** ROWS **
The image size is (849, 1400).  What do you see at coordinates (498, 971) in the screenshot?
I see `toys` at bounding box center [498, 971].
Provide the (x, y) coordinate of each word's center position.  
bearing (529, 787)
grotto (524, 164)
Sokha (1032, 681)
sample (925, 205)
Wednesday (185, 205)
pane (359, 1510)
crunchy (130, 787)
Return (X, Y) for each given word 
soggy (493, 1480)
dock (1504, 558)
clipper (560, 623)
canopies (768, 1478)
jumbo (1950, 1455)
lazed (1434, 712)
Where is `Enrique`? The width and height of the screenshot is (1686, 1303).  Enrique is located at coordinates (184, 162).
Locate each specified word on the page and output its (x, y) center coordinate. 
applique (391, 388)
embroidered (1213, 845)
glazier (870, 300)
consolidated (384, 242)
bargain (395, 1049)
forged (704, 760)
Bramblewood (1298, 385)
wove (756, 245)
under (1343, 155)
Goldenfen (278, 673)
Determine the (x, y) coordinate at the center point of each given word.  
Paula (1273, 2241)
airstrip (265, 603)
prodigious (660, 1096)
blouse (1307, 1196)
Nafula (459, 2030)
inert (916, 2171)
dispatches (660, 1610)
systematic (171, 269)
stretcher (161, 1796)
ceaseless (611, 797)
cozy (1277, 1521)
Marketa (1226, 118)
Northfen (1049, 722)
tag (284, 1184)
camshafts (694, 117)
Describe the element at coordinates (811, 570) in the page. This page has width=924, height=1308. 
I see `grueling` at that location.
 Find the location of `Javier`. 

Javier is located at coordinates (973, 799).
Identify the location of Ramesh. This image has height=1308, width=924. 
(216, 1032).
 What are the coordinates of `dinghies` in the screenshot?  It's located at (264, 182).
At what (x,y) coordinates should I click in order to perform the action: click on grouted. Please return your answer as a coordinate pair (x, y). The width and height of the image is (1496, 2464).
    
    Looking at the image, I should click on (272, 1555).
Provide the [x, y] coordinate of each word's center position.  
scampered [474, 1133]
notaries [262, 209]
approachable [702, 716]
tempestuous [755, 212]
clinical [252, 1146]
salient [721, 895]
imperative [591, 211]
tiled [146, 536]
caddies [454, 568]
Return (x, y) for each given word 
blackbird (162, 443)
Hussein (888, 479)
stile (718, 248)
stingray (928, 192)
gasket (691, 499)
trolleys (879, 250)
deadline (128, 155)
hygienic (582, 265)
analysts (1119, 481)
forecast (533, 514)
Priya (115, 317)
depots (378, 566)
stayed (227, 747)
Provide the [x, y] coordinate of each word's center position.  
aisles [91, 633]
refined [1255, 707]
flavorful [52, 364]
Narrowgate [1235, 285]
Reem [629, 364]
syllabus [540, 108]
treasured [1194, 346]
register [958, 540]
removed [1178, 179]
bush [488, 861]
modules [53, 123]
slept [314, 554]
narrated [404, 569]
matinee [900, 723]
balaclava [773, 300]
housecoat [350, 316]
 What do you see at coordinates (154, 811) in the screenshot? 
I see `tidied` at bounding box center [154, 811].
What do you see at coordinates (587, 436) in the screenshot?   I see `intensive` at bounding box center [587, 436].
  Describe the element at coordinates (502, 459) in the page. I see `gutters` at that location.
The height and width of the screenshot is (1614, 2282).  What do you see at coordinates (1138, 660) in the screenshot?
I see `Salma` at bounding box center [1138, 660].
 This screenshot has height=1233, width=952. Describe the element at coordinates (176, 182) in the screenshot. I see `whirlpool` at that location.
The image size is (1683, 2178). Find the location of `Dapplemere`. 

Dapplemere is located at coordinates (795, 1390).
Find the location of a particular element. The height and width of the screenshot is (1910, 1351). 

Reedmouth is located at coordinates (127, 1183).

** WHAT IS NEEDED **
Turn the records above into a JSON list of strings with one string per line, leaving out blank lines. Cover every record.

** ANSWER TO THE TASK **
[
  "The image size is (849, 1400).  What do you see at coordinates (498, 971) in the screenshot?",
  "I see `toys` at bounding box center [498, 971].",
  "Provide the (x, y) coordinate of each word's center position.  ",
  "bearing (529, 787)",
  "grotto (524, 164)",
  "Sokha (1032, 681)",
  "sample (925, 205)",
  "Wednesday (185, 205)",
  "pane (359, 1510)",
  "crunchy (130, 787)",
  "Return (X, Y) for each given word ",
  "soggy (493, 1480)",
  "dock (1504, 558)",
  "clipper (560, 623)",
  "canopies (768, 1478)",
  "jumbo (1950, 1455)",
  "lazed (1434, 712)",
  "Where is `Enrique`? The width and height of the screenshot is (1686, 1303).  Enrique is located at coordinates (184, 162).",
  "Locate each specified word on the page and output its (x, y) center coordinate. ",
  "applique (391, 388)",
  "embroidered (1213, 845)",
  "glazier (870, 300)",
  "consolidated (384, 242)",
  "bargain (395, 1049)",
  "forged (704, 760)",
  "Bramblewood (1298, 385)",
  "wove (756, 245)",
  "under (1343, 155)",
  "Goldenfen (278, 673)",
  "Determine the (x, y) coordinate at the center point of each given word.  ",
  "Paula (1273, 2241)",
  "airstrip (265, 603)",
  "prodigious (660, 1096)",
  "blouse (1307, 1196)",
  "Nafula (459, 2030)",
  "inert (916, 2171)",
  "dispatches (660, 1610)",
  "systematic (171, 269)",
  "stretcher (161, 1796)",
  "ceaseless (611, 797)",
  "cozy (1277, 1521)",
  "Marketa (1226, 118)",
  "Northfen (1049, 722)",
  "tag (284, 1184)",
  "camshafts (694, 117)",
  "Describe the element at coordinates (811, 570) in the page. This page has width=924, height=1308. ",
  "I see `grueling` at that location.",
  " Find the location of `Javier`. ",
  "Javier is located at coordinates (973, 799).",
  "Identify the location of Ramesh. This image has height=1308, width=924. ",
  "(216, 1032).",
  " What are the coordinates of `dinghies` in the screenshot?  It's located at (264, 182).",
  "At what (x,y) coordinates should I click in order to perform the action: click on grouted. Please return your answer as a coordinate pair (x, y). The width and height of the image is (1496, 2464).",
  "    Looking at the image, I should click on (272, 1555).",
  "Provide the [x, y] coordinate of each word's center position.  ",
  "scampered [474, 1133]",
  "notaries [262, 209]",
  "approachable [702, 716]",
  "tempestuous [755, 212]",
  "clinical [252, 1146]",
  "salient [721, 895]",
  "imperative [591, 211]",
  "tiled [146, 536]",
  "caddies [454, 568]",
  "Return (x, y) for each given word ",
  "blackbird (162, 443)",
  "Hussein (888, 479)",
  "stile (718, 248)",
  "stingray (928, 192)",
  "gasket (691, 499)",
  "trolleys (879, 250)",
  "deadline (128, 155)",
  "hygienic (582, 265)",
  "analysts (1119, 481)",
  "forecast (533, 514)",
  "Priya (115, 317)",
  "depots (378, 566)",
  "stayed (227, 747)",
  "Provide the [x, y] coordinate of each word's center position.  ",
  "aisles [91, 633]",
  "refined [1255, 707]",
  "flavorful [52, 364]",
  "Narrowgate [1235, 285]",
  "Reem [629, 364]",
  "syllabus [540, 108]",
  "treasured [1194, 346]",
  "register [958, 540]",
  "removed [1178, 179]",
  "bush [488, 861]",
  "modules [53, 123]",
  "slept [314, 554]",
  "narrated [404, 569]",
  "matinee [900, 723]",
  "balaclava [773, 300]",
  "housecoat [350, 316]",
  " What do you see at coordinates (154, 811) in the screenshot? ",
  "I see `tidied` at bounding box center [154, 811].",
  "What do you see at coordinates (587, 436) in the screenshot?   I see `intensive` at bounding box center [587, 436].",
  "  Describe the element at coordinates (502, 459) in the page. I see `gutters` at that location.",
  "The height and width of the screenshot is (1614, 2282).  What do you see at coordinates (1138, 660) in the screenshot?",
  "I see `Salma` at bounding box center [1138, 660].",
  " This screenshot has height=1233, width=952. Describe the element at coordinates (176, 182) in the screenshot. I see `whirlpool` at that location.",
  "The image size is (1683, 2178). Find the location of `Dapplemere`. ",
  "Dapplemere is located at coordinates (795, 1390).",
  "Find the location of a particular element. The height and width of the screenshot is (1910, 1351). ",
  "Reedmouth is located at coordinates (127, 1183)."
]